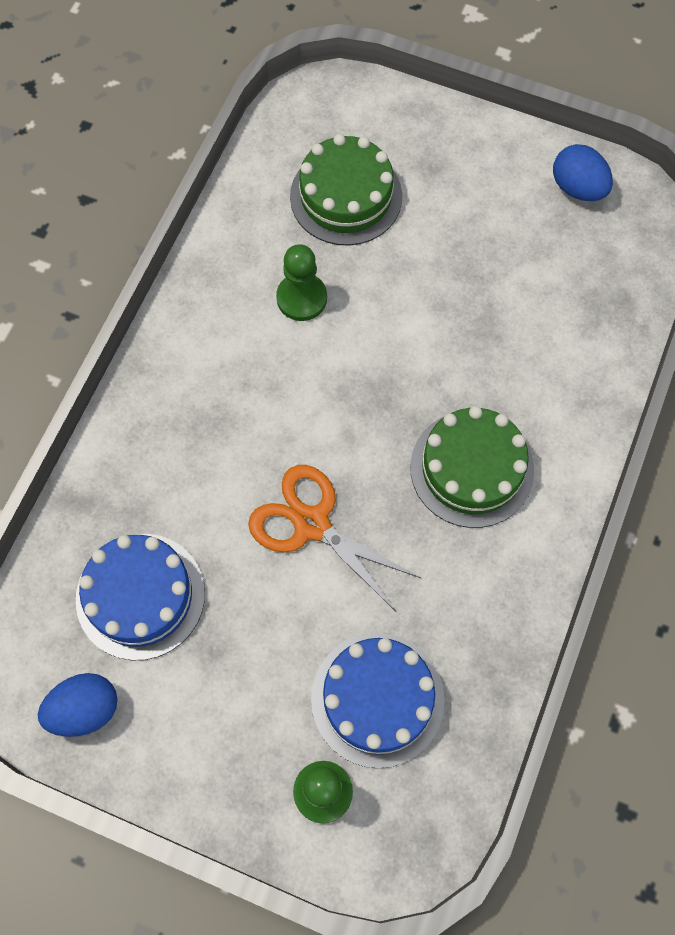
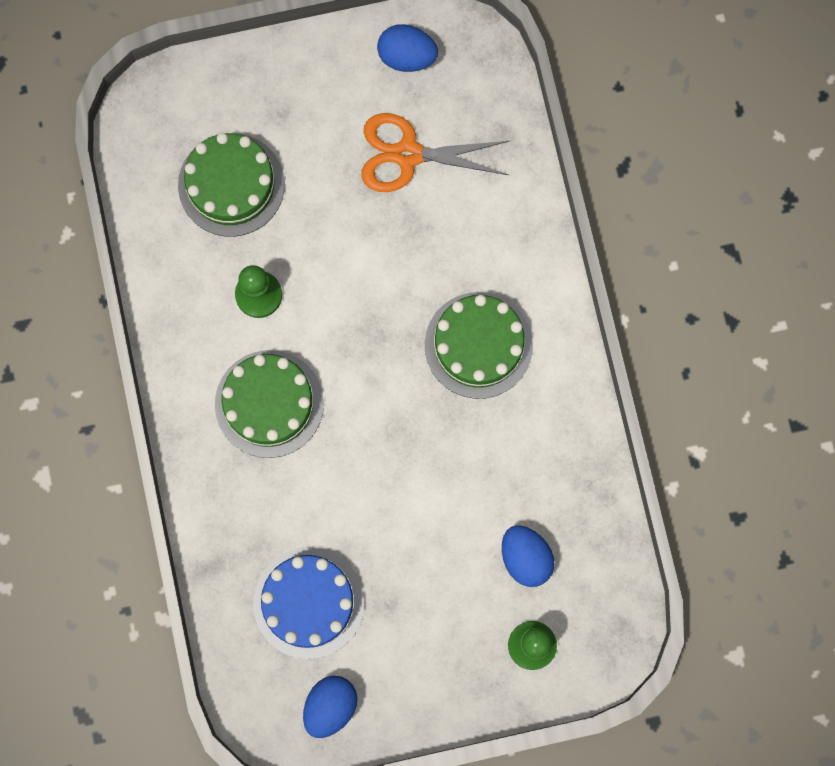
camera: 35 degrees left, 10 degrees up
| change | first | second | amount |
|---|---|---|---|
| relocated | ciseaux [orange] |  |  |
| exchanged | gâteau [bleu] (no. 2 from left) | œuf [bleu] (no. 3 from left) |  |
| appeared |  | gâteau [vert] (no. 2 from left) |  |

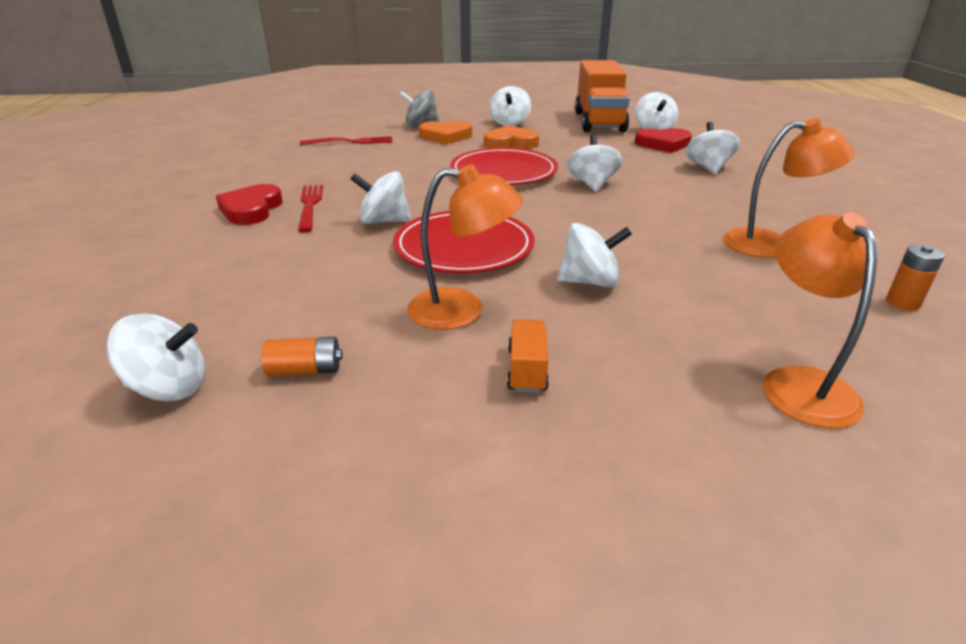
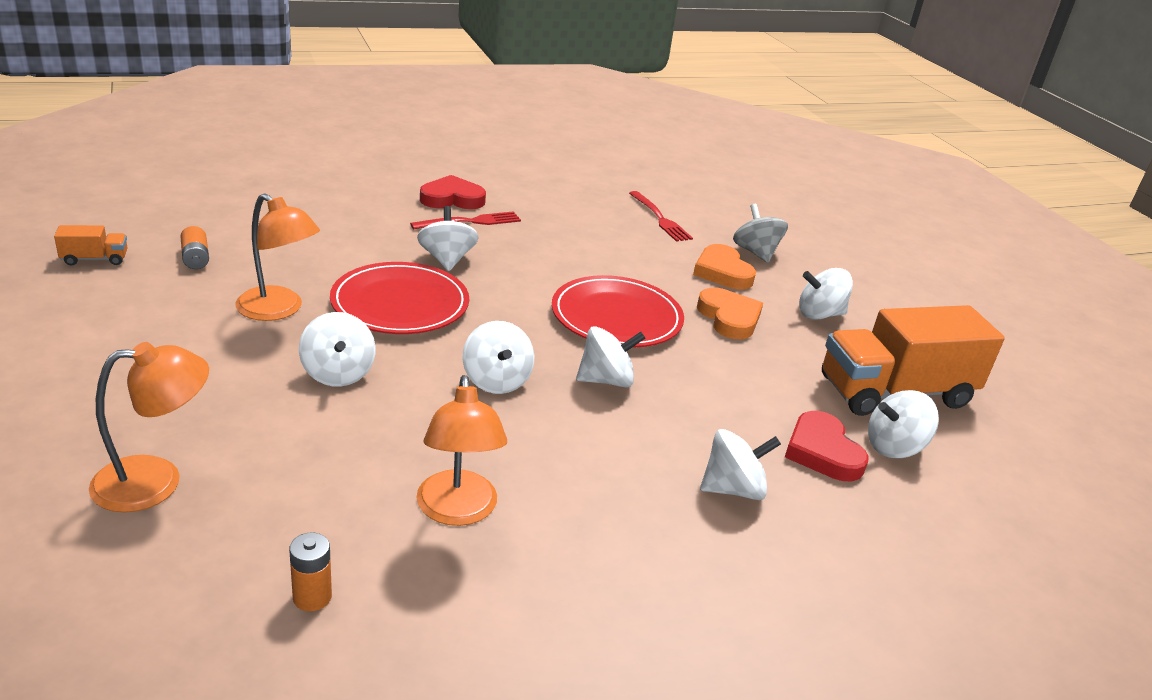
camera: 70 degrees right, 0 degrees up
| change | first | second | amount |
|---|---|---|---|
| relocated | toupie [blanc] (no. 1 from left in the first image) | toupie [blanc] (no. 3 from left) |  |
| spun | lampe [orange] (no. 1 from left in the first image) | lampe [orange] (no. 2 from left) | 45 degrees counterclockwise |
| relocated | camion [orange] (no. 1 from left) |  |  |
***
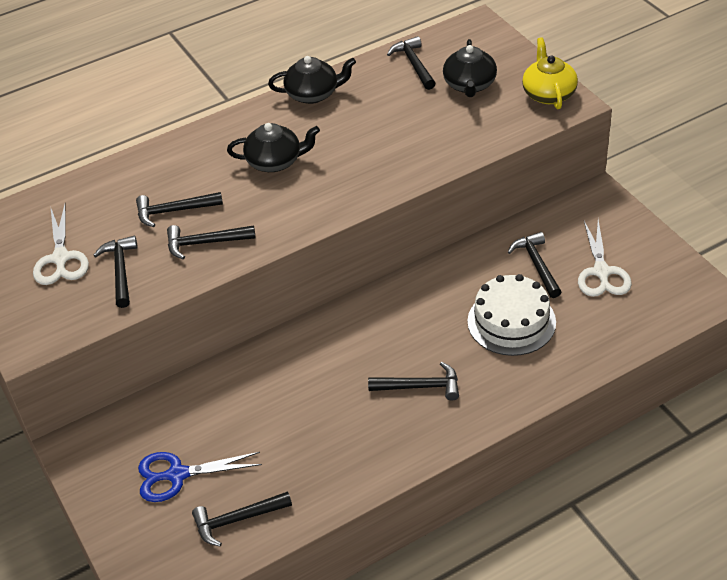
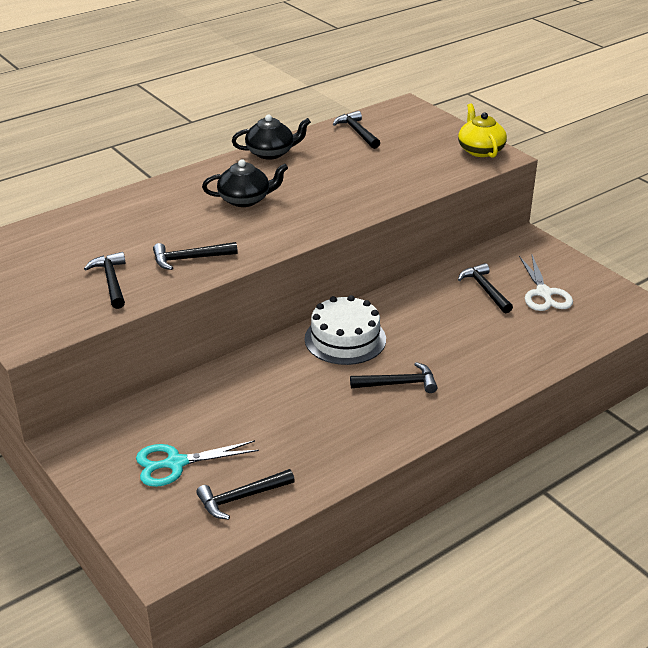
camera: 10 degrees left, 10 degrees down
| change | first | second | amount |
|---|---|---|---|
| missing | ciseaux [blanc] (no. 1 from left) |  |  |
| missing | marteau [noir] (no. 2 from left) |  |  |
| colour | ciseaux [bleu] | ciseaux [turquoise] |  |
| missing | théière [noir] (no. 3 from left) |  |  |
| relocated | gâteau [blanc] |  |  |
***
> [Directions for this task] The output should be exactly the lines above from the line containing "camera: 35 degrees left, 10 degrees up" to the line containing "exchanged | gâteau", inclusive, with no other lines.

> [Response]
camera: 35 degrees left, 10 degrees up
| change | first | second | amount |
|---|---|---|---|
| relocated | ciseaux [orange] |  |  |
| exchanged | gâteau [bleu] (no. 2 from left) | œuf [bleu] (no. 3 from left) |  |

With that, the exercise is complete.